*The task*:
Locate the line that contains "LDR101: GL5516 (MIC, VS) -> GL5516 (GND, MIC)" in the entries below, then repeat it and every following line through the line that contains "TR103: PNP 2N2907", exactly, and no others.

:: Records for this exercise ::

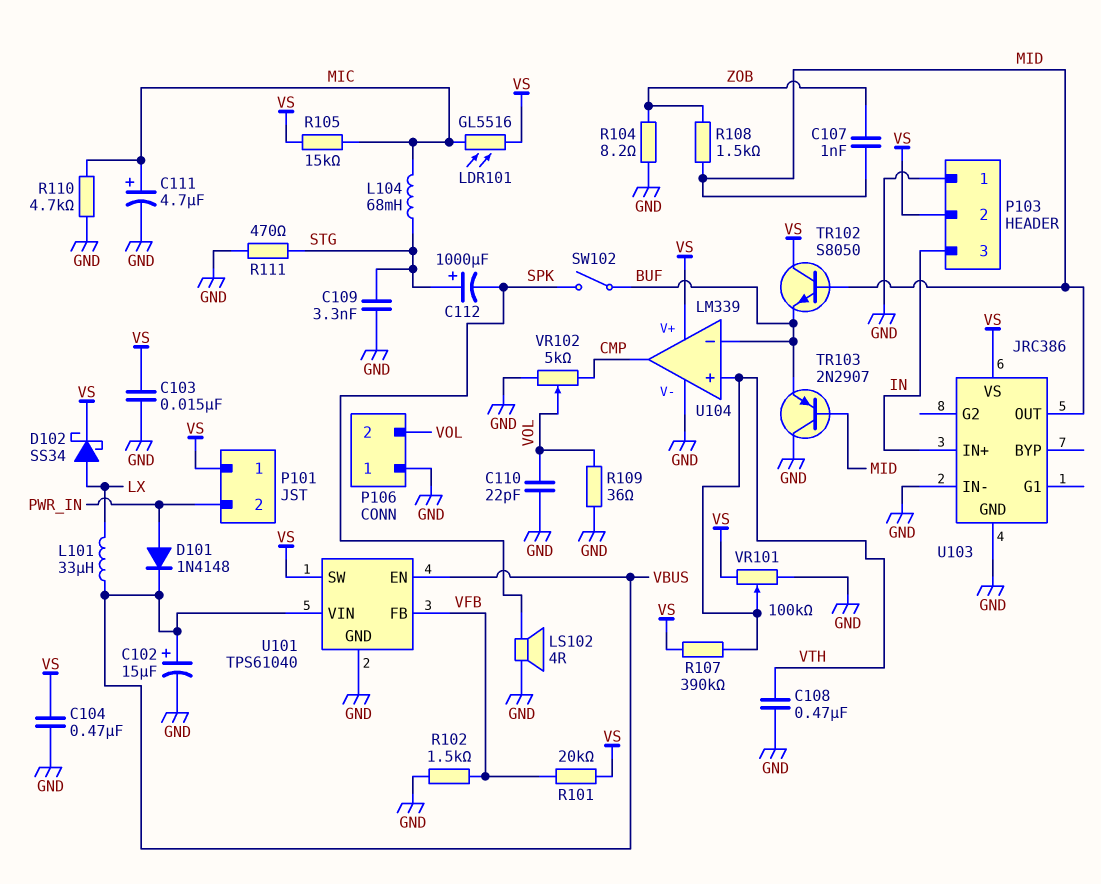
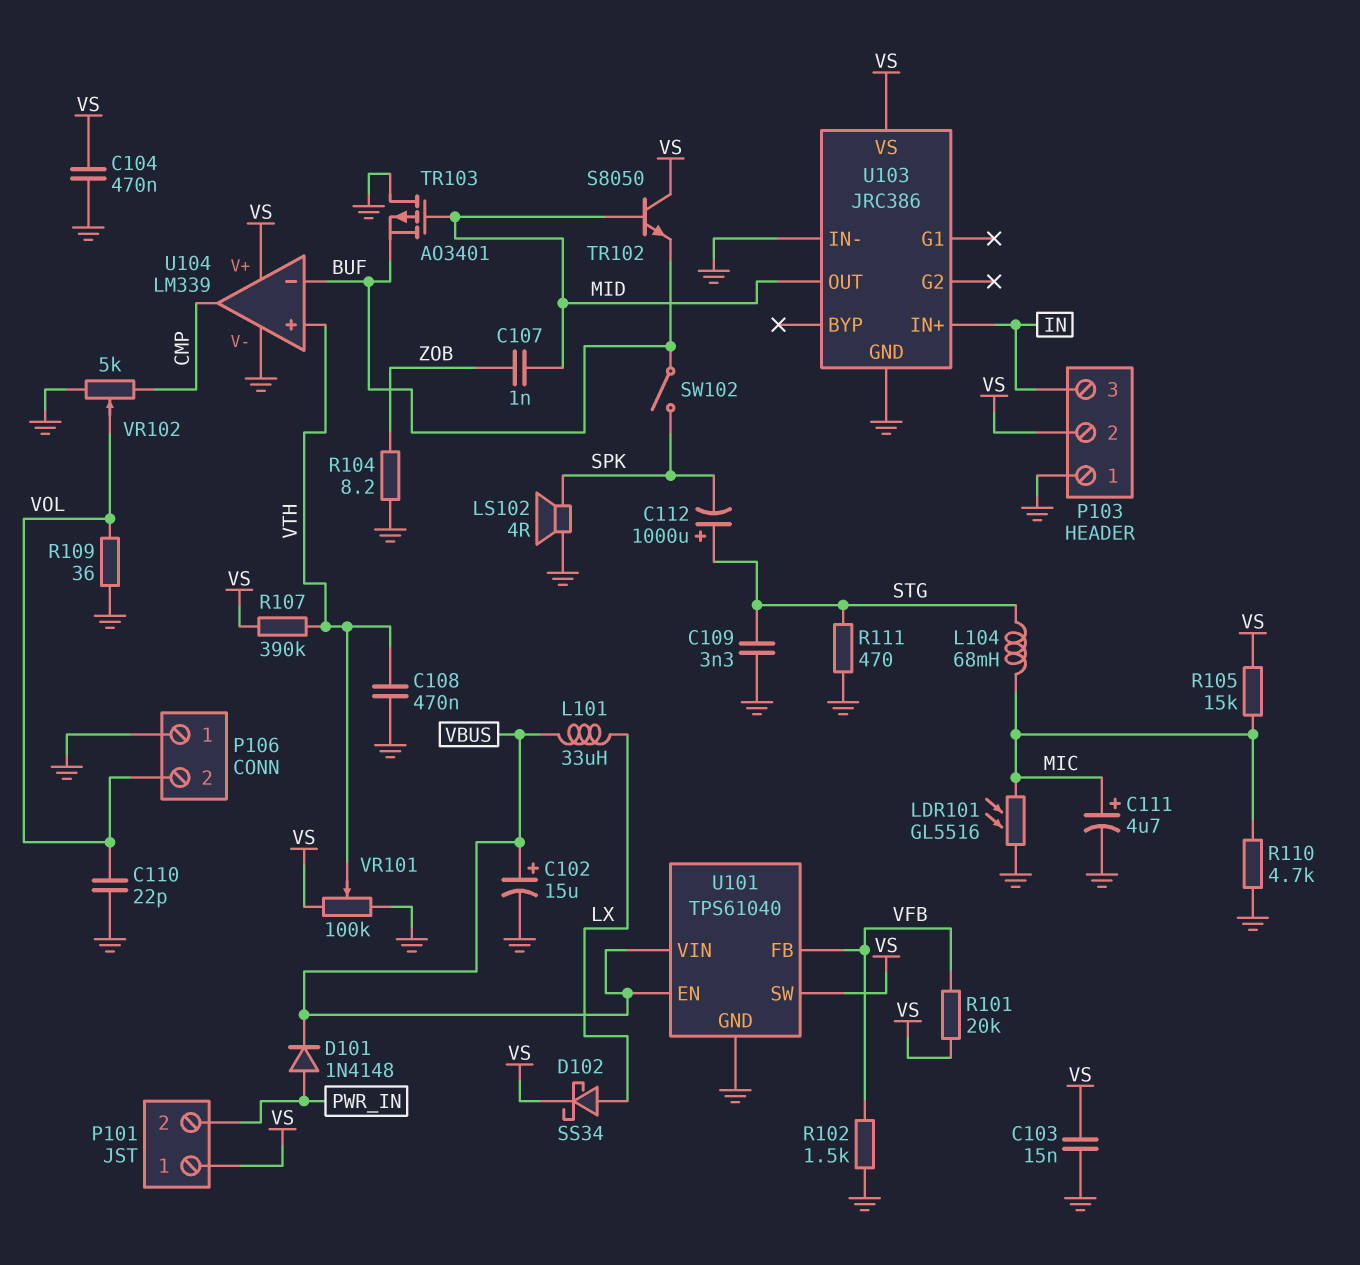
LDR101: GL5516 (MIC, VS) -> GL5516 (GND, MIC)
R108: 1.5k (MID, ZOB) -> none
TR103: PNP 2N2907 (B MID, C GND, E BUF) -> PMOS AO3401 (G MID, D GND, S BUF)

:::
:: Records for this exercise ::

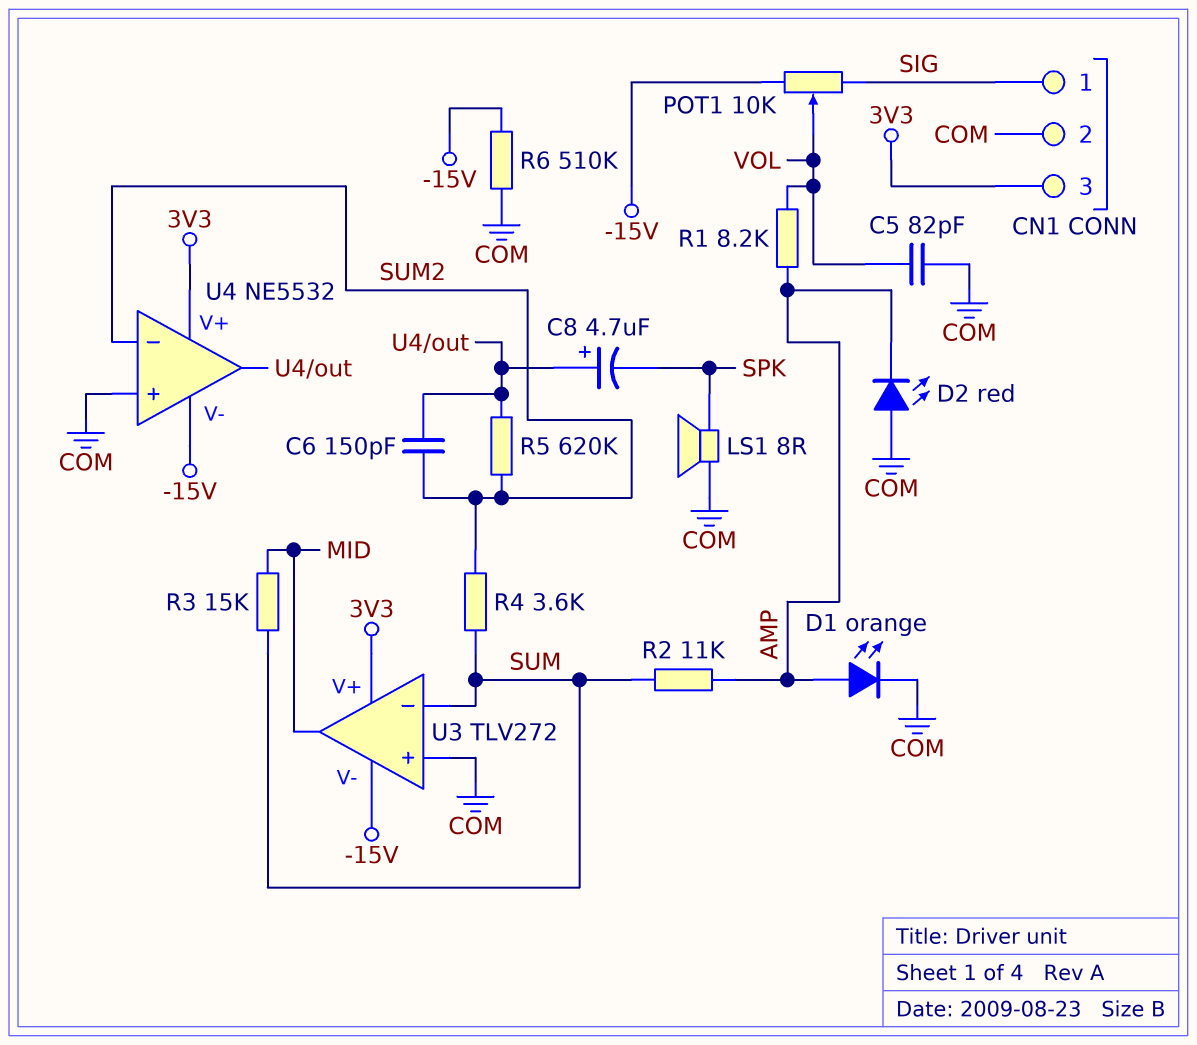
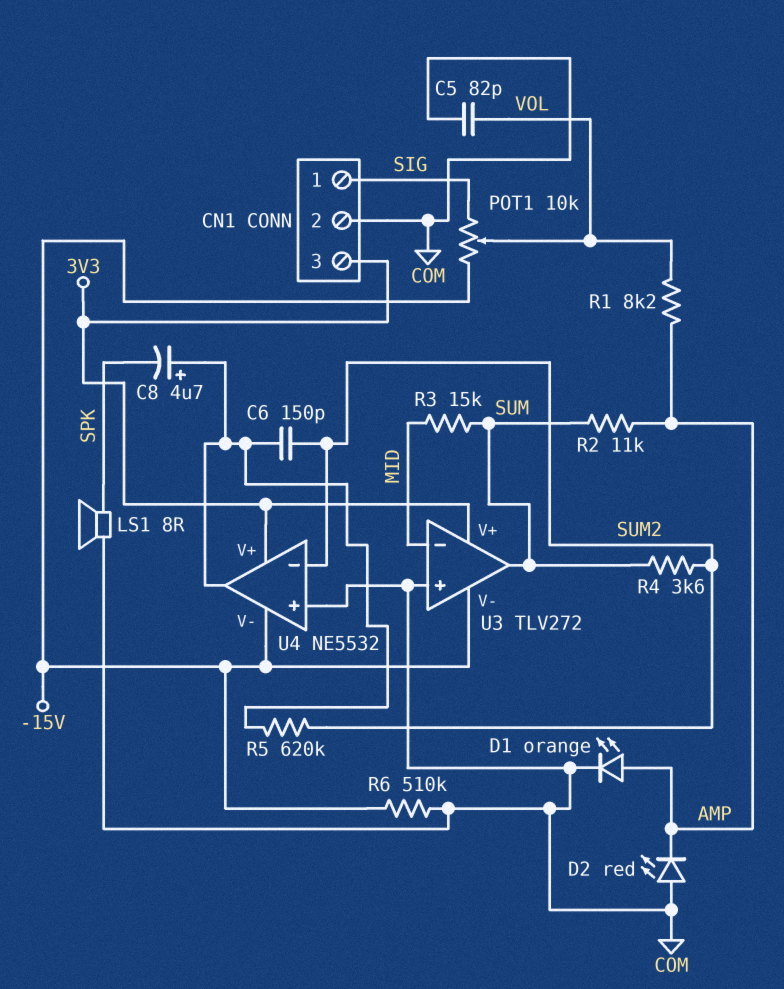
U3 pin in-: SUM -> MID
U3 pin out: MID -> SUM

:::

*Output below*:
LDR101: GL5516 (MIC, VS) -> GL5516 (GND, MIC)
R108: 1.5k (MID, ZOB) -> none
TR103: PNP 2N2907 (B MID, C GND, E BUF) -> PMOS AO3401 (G MID, D GND, S BUF)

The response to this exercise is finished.